=== Section Start ===
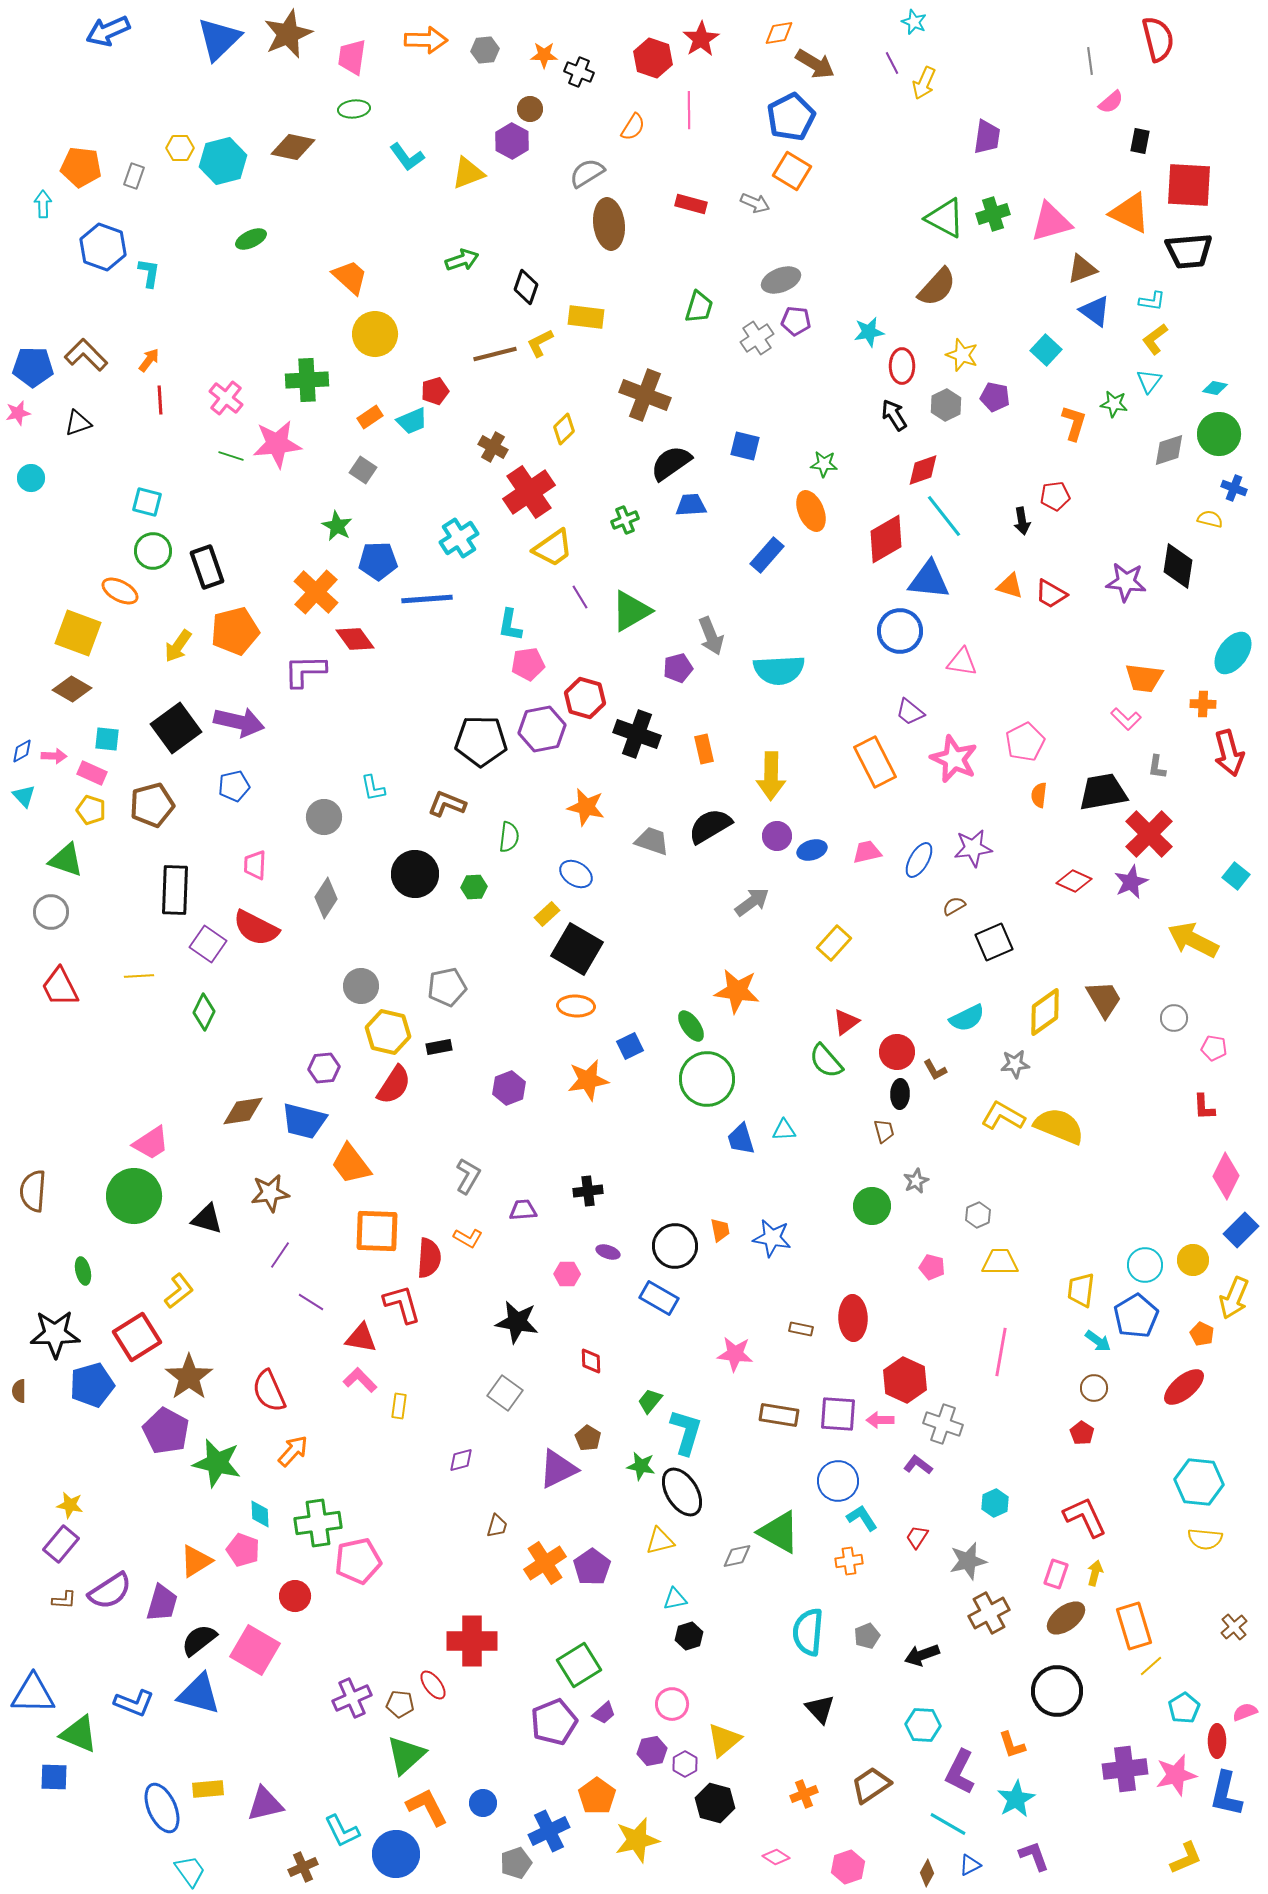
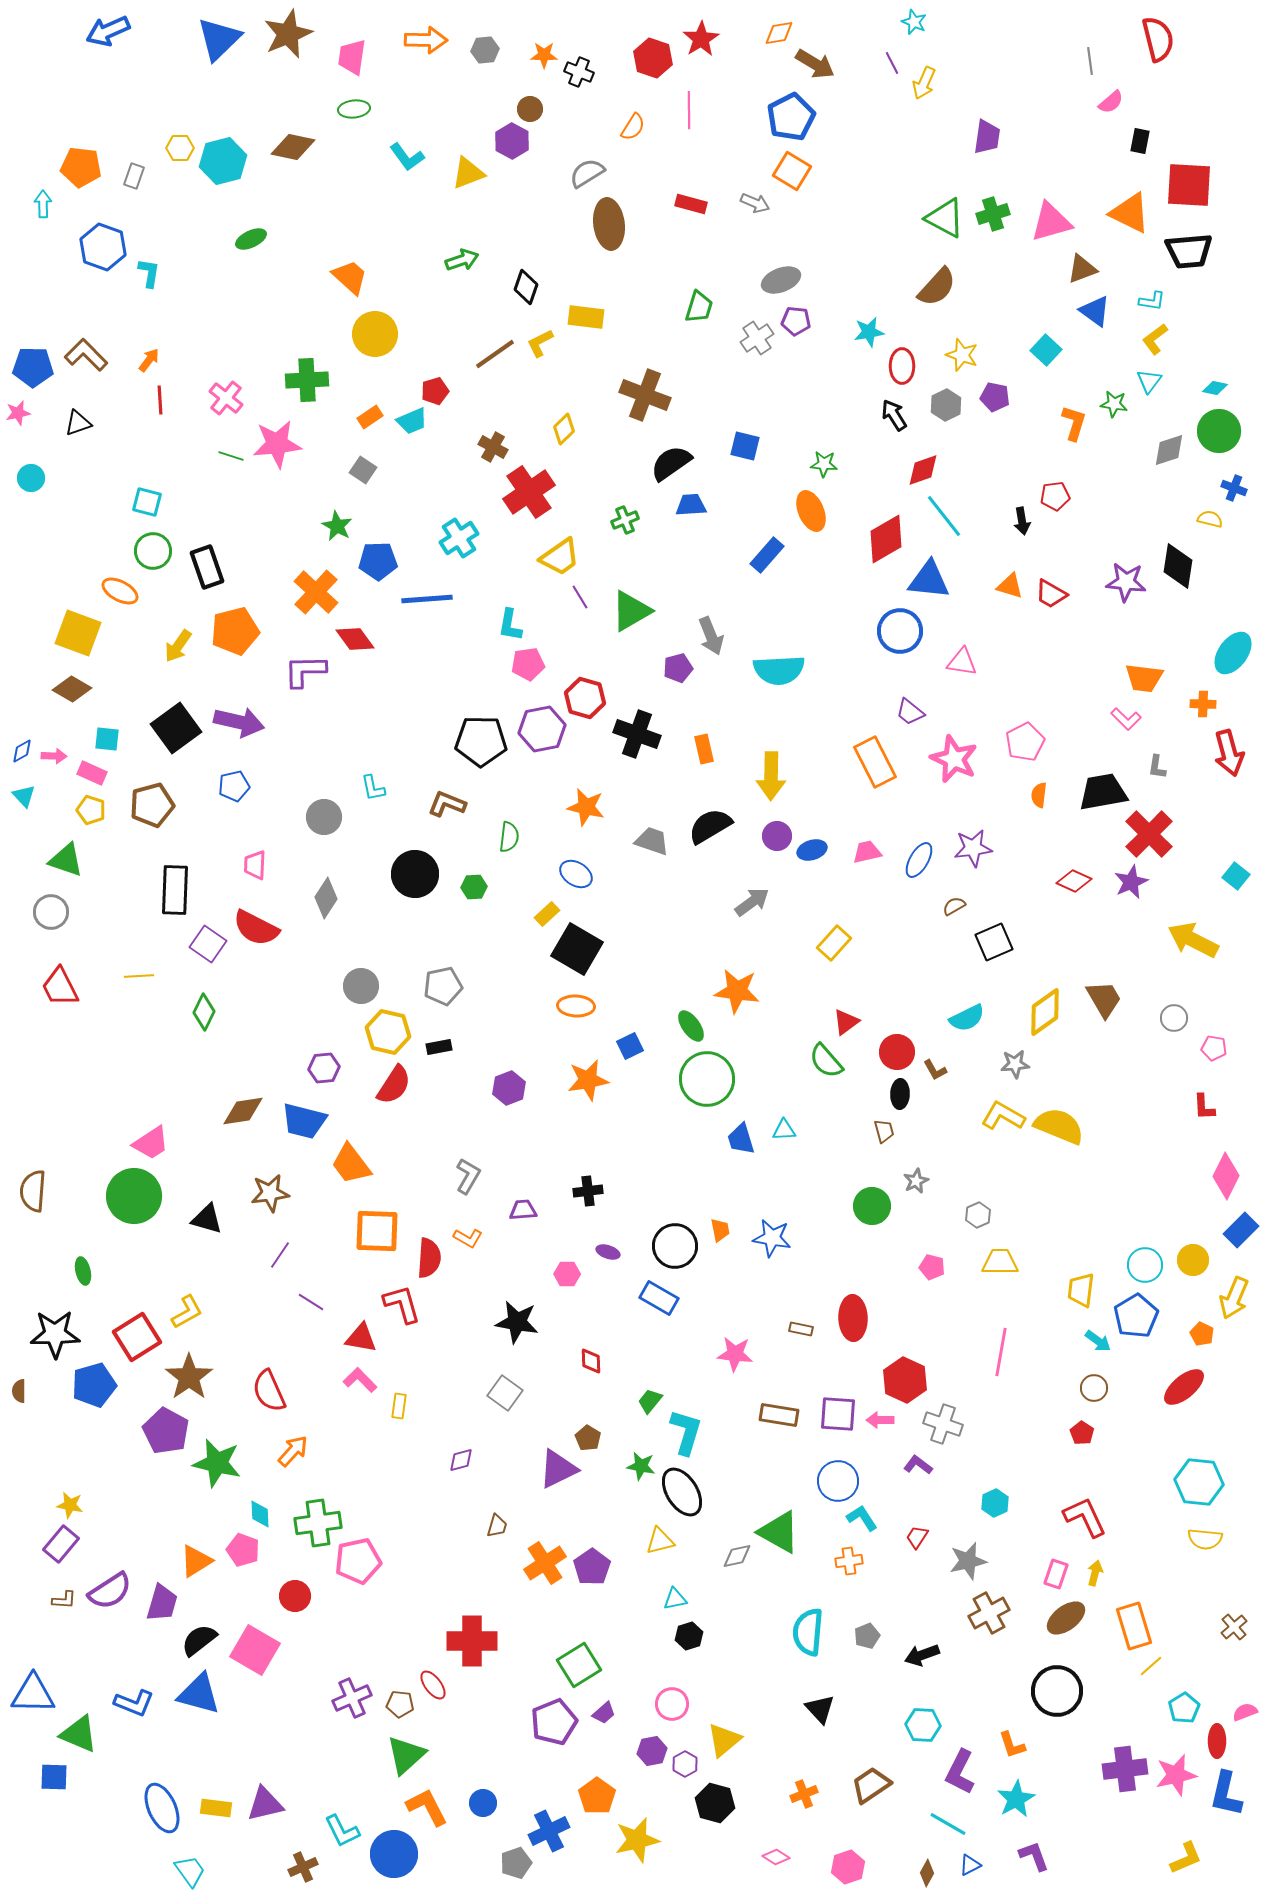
brown line at (495, 354): rotated 21 degrees counterclockwise
green circle at (1219, 434): moved 3 px up
yellow trapezoid at (553, 548): moved 7 px right, 9 px down
gray pentagon at (447, 987): moved 4 px left, 1 px up
yellow L-shape at (179, 1291): moved 8 px right, 21 px down; rotated 9 degrees clockwise
blue pentagon at (92, 1385): moved 2 px right
yellow rectangle at (208, 1789): moved 8 px right, 19 px down; rotated 12 degrees clockwise
blue circle at (396, 1854): moved 2 px left
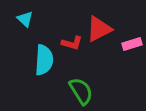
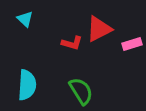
cyan semicircle: moved 17 px left, 25 px down
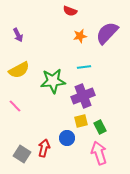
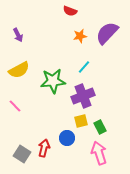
cyan line: rotated 40 degrees counterclockwise
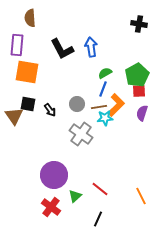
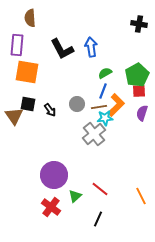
blue line: moved 2 px down
gray cross: moved 13 px right; rotated 15 degrees clockwise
=== Section End ===
The pictures alone are to be left out when the data above is copied; all else must match exactly.

**WRITTEN RESPONSE:**
brown line at (495, 354): rotated 21 degrees counterclockwise
green circle at (1219, 434): moved 3 px up
yellow trapezoid at (553, 548): moved 7 px right, 9 px down
gray pentagon at (447, 987): moved 4 px left, 1 px up
yellow L-shape at (179, 1291): moved 8 px right, 21 px down; rotated 9 degrees clockwise
blue pentagon at (92, 1385): moved 2 px right
yellow rectangle at (208, 1789): moved 8 px right, 19 px down; rotated 12 degrees clockwise
blue circle at (396, 1854): moved 2 px left
cyan semicircle: moved 17 px left, 25 px down
cyan line: rotated 40 degrees counterclockwise
blue line: moved 2 px down
gray cross: moved 13 px right; rotated 15 degrees clockwise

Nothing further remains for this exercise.